[EXERCISE] Could you filter the records below and return each line that holds "lime"?

(Scene image comparisons)

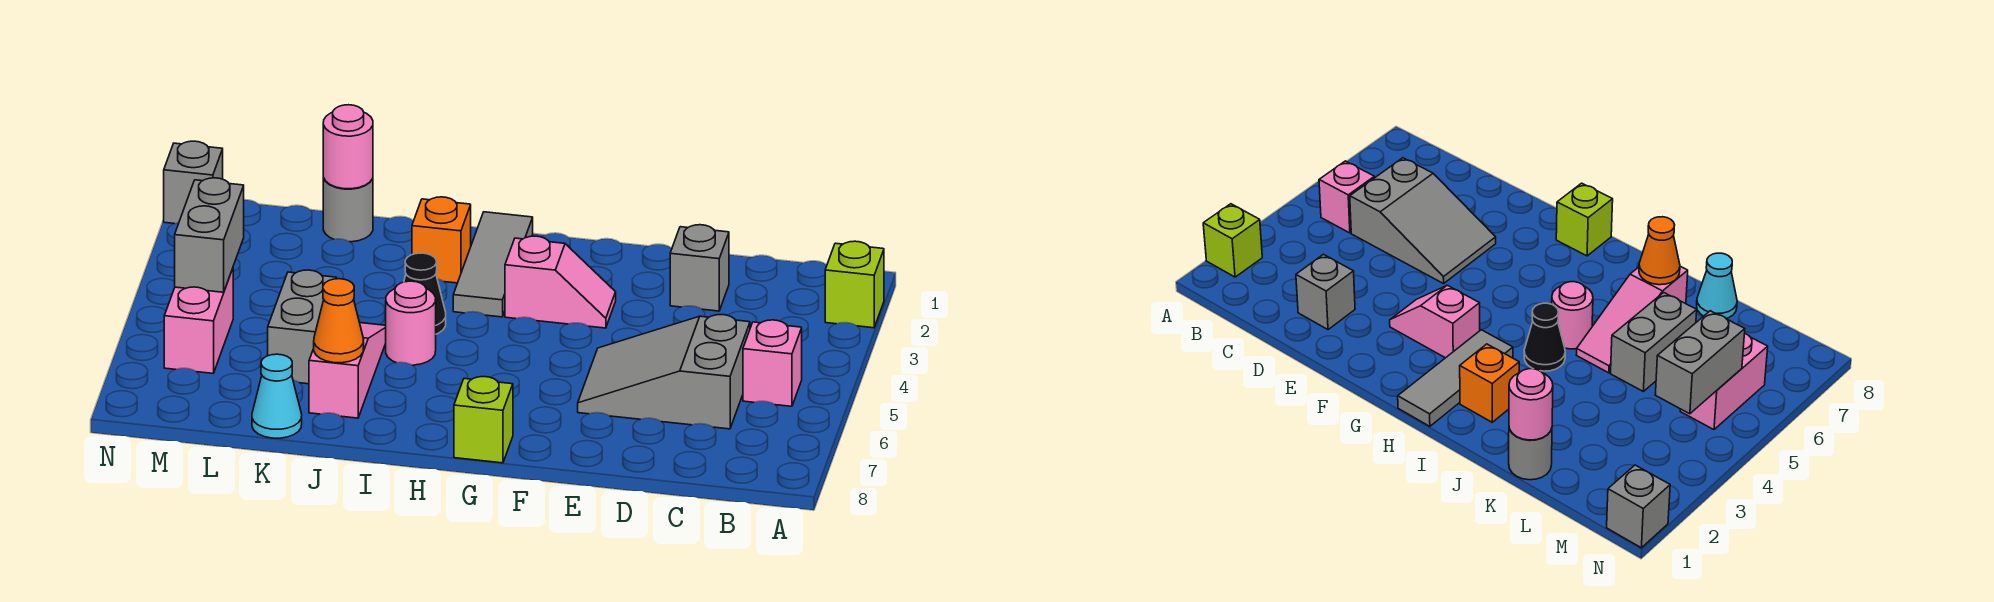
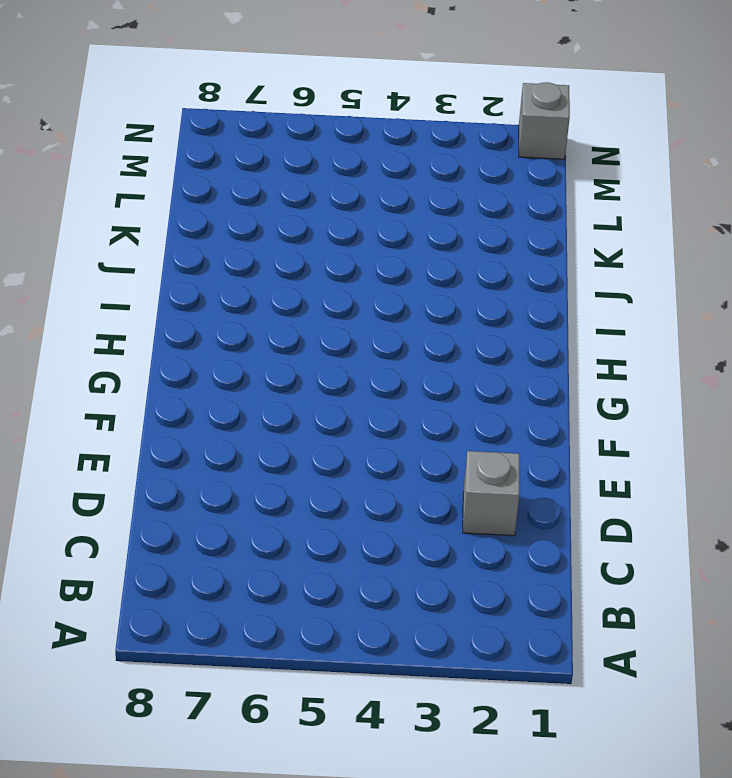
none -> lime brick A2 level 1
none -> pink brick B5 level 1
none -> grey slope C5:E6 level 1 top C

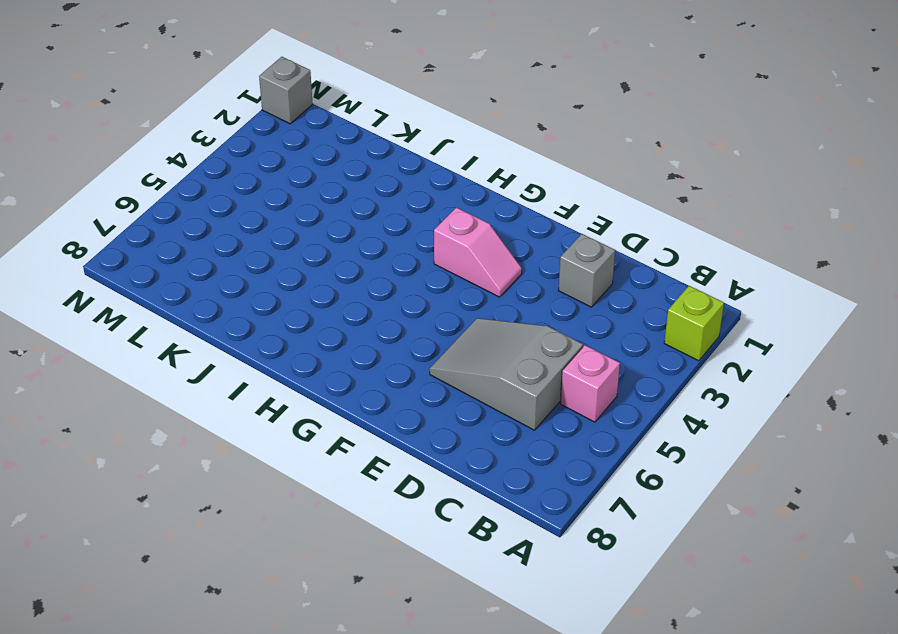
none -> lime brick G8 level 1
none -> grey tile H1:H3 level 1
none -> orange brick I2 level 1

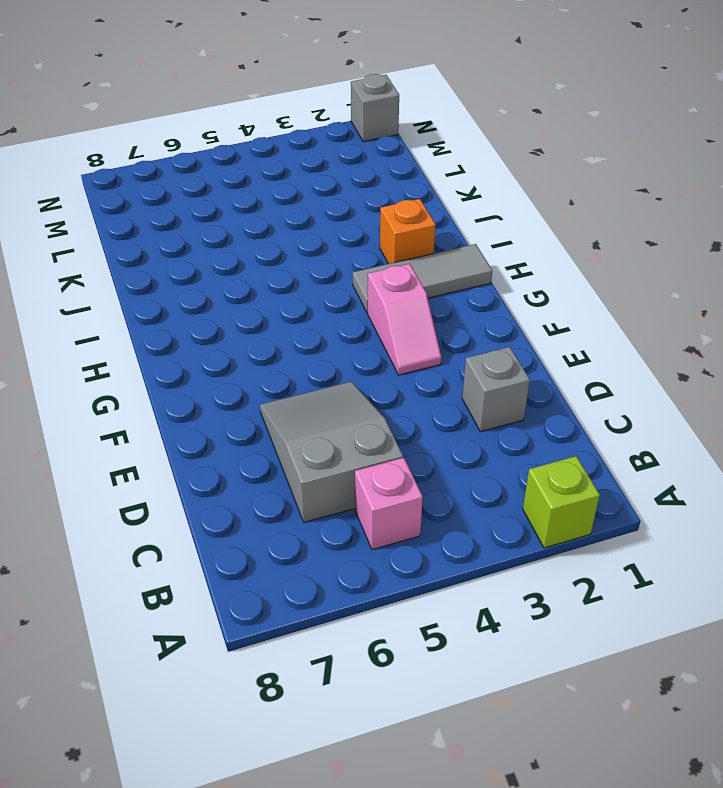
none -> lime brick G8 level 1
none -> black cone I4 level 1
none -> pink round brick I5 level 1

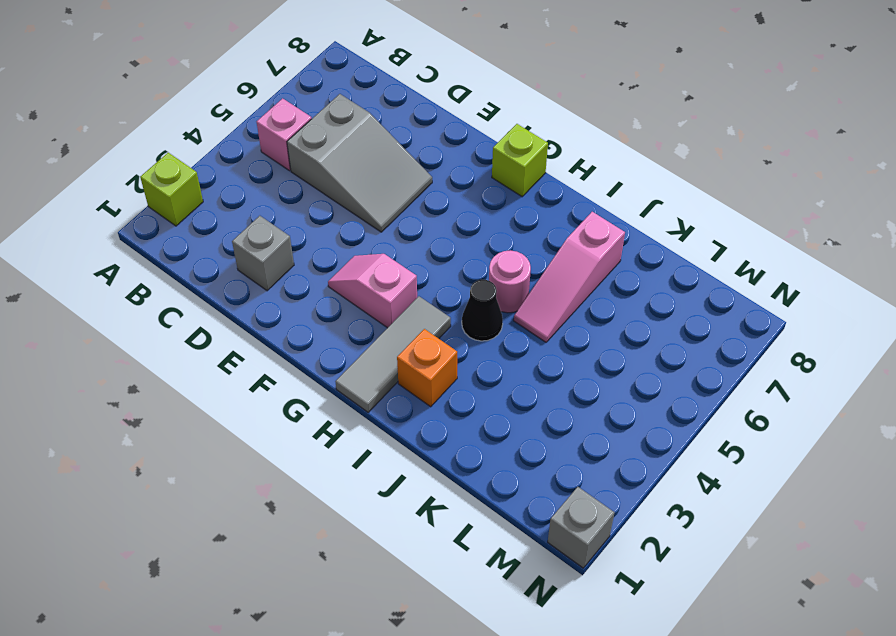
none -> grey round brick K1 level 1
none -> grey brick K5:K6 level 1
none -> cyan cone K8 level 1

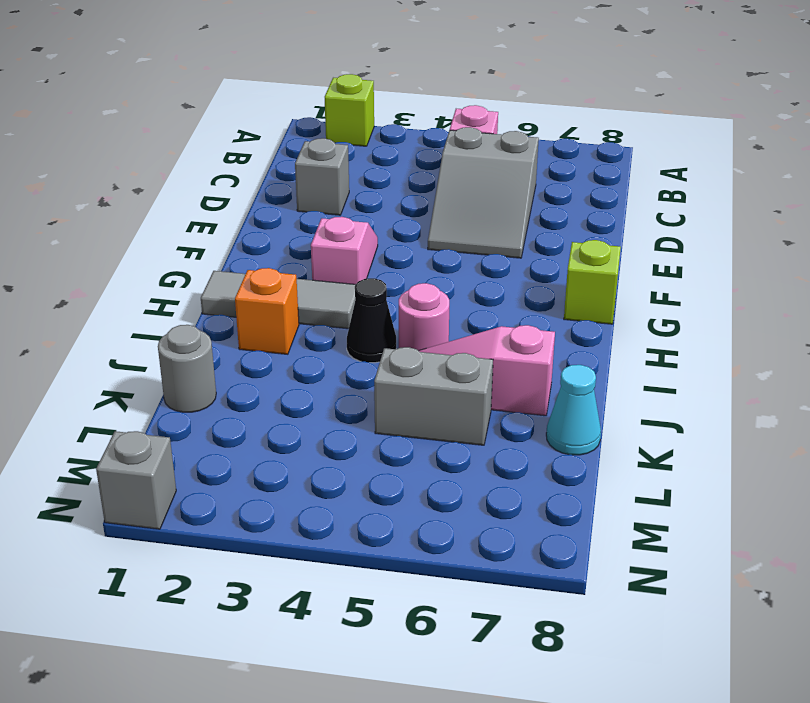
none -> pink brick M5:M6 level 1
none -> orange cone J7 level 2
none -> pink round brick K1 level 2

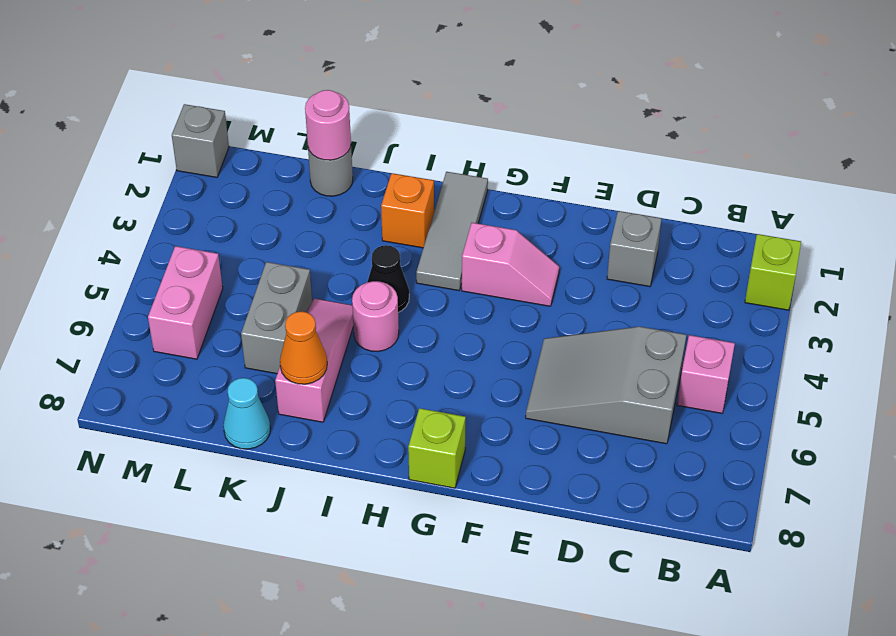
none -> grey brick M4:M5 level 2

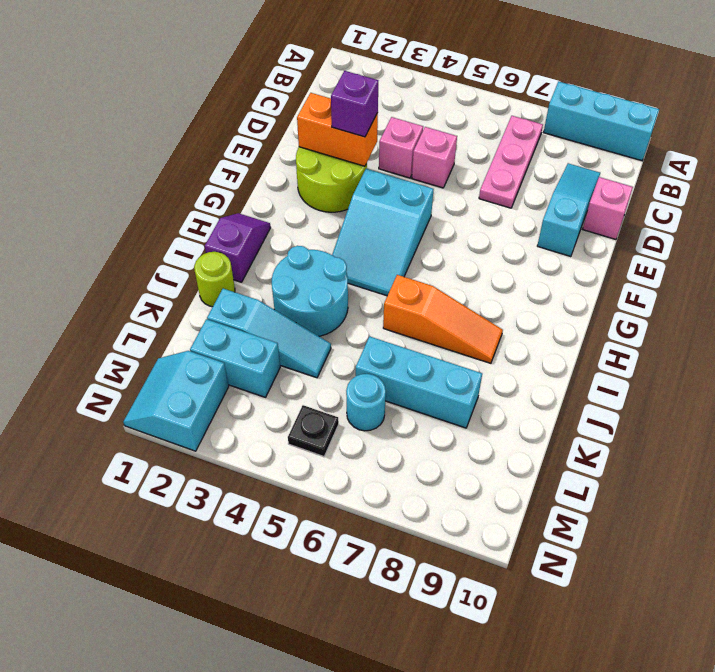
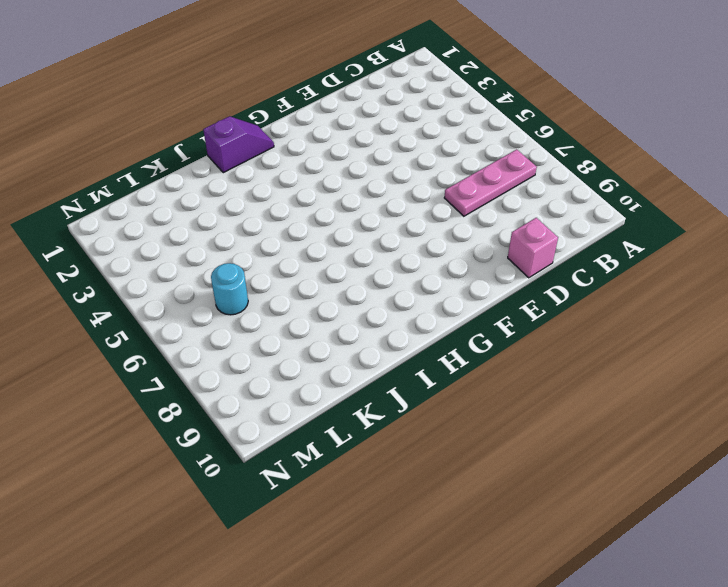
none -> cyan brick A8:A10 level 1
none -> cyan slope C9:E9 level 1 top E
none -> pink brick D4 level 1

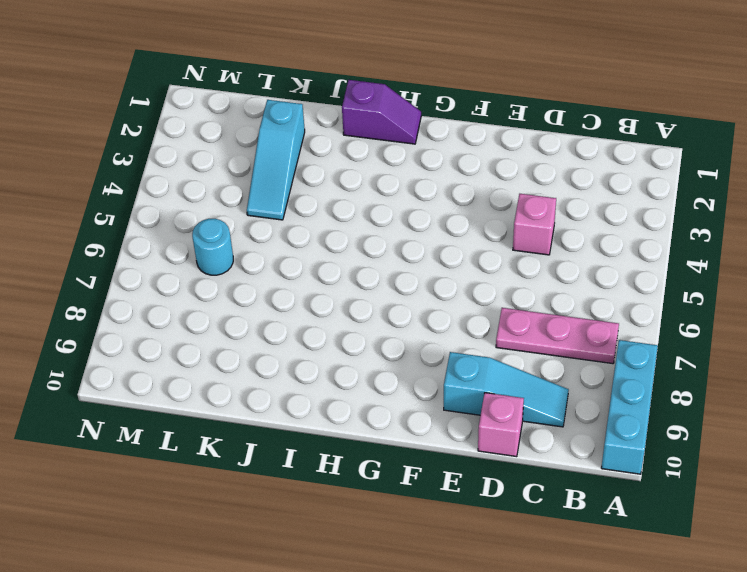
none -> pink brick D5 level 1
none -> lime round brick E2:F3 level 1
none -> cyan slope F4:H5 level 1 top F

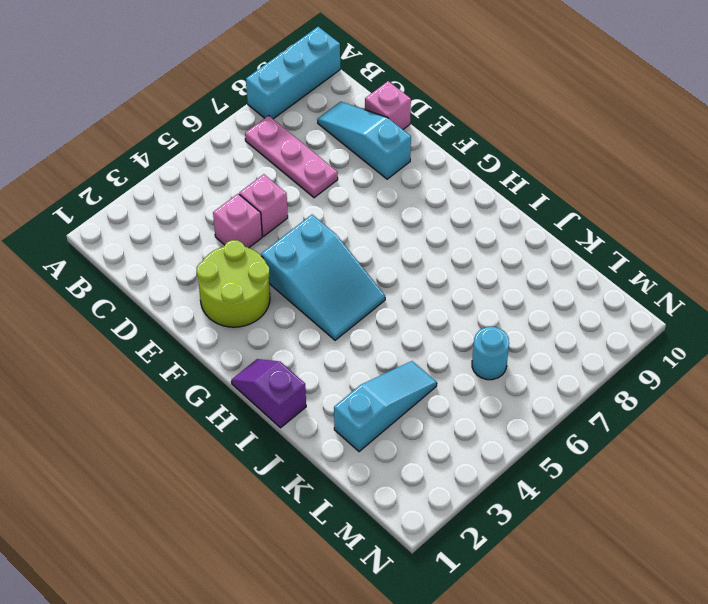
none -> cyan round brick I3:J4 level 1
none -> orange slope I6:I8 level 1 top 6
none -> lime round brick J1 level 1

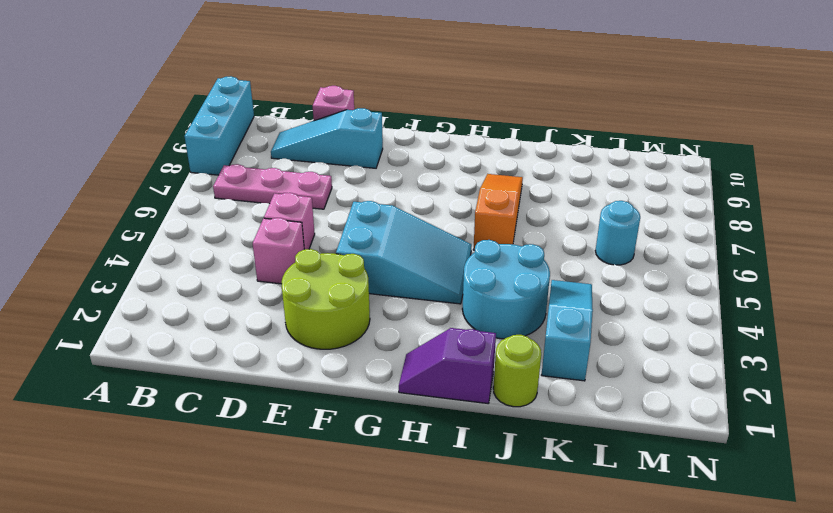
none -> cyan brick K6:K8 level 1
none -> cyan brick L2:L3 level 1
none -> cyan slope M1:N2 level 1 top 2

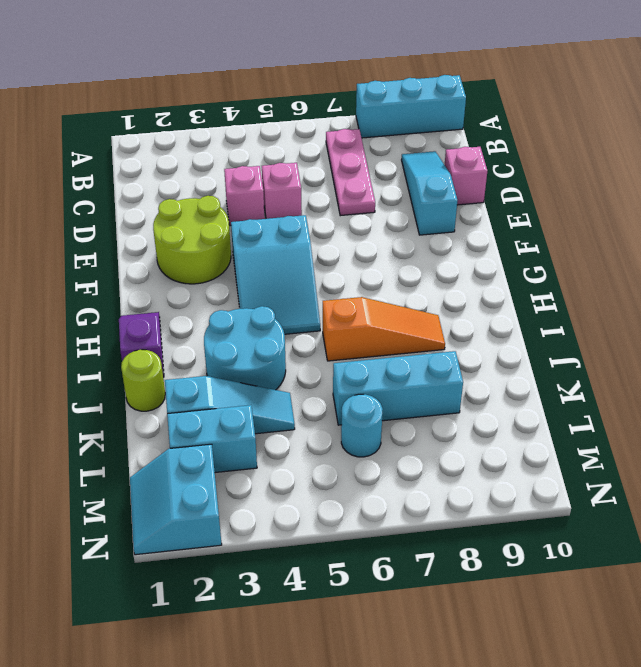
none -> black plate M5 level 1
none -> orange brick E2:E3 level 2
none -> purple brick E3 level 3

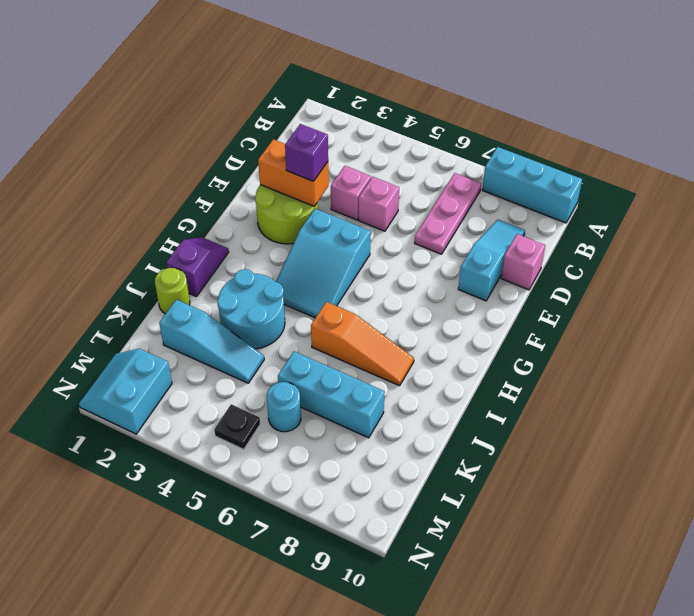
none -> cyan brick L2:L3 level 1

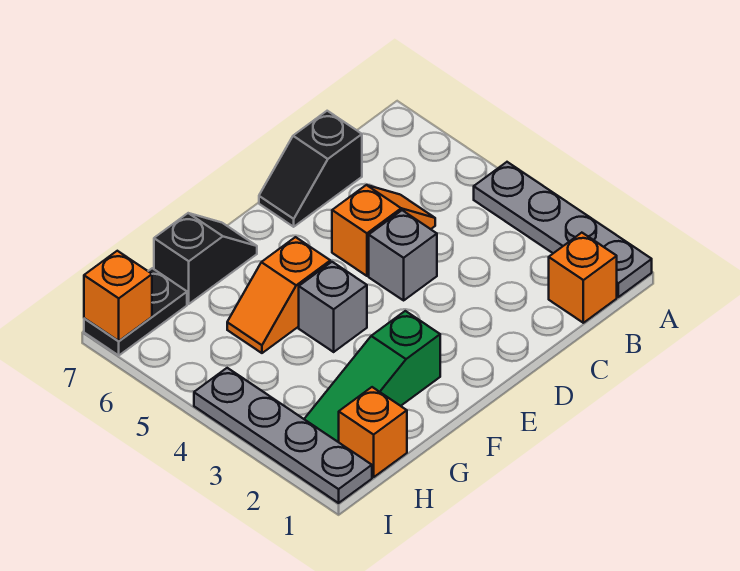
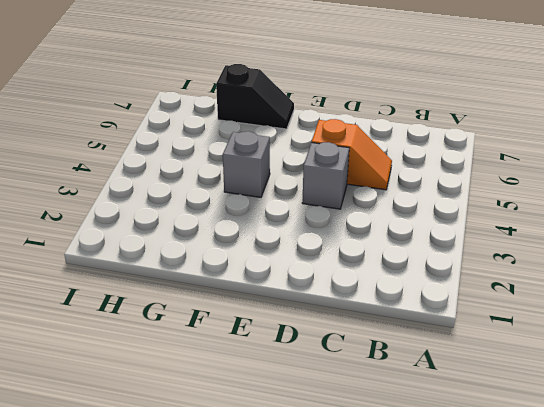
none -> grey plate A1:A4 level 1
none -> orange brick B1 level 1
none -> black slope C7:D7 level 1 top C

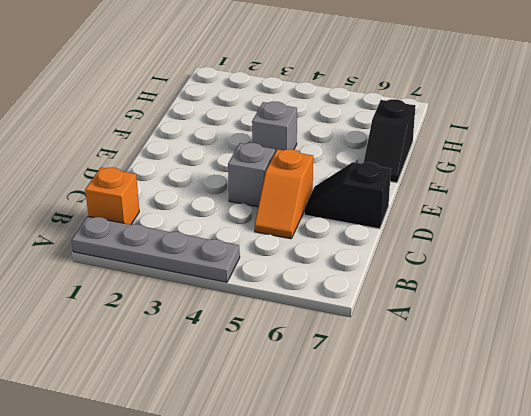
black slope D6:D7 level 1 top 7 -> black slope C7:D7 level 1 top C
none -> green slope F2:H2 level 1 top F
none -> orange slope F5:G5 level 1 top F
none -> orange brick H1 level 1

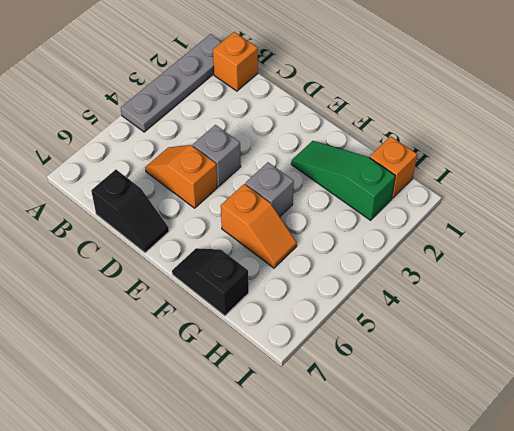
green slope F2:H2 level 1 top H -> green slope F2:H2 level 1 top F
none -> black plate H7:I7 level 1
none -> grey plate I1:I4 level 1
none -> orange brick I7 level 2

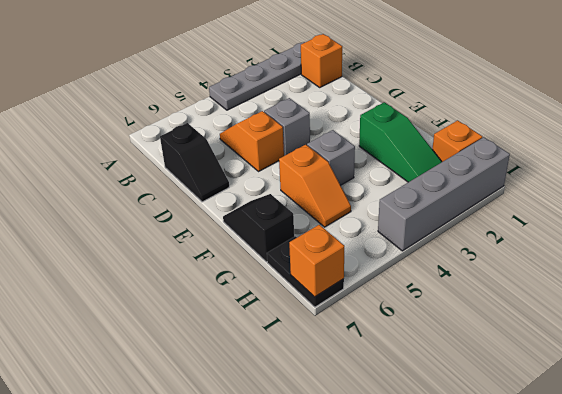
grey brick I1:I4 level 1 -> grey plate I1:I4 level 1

[ANSWER BELOW]
none -> lime brick A2 level 1
none -> lime brick G8 level 1
none -> lime brick G8 level 1
none -> lime round brick E2:F3 level 1
none -> lime round brick J1 level 1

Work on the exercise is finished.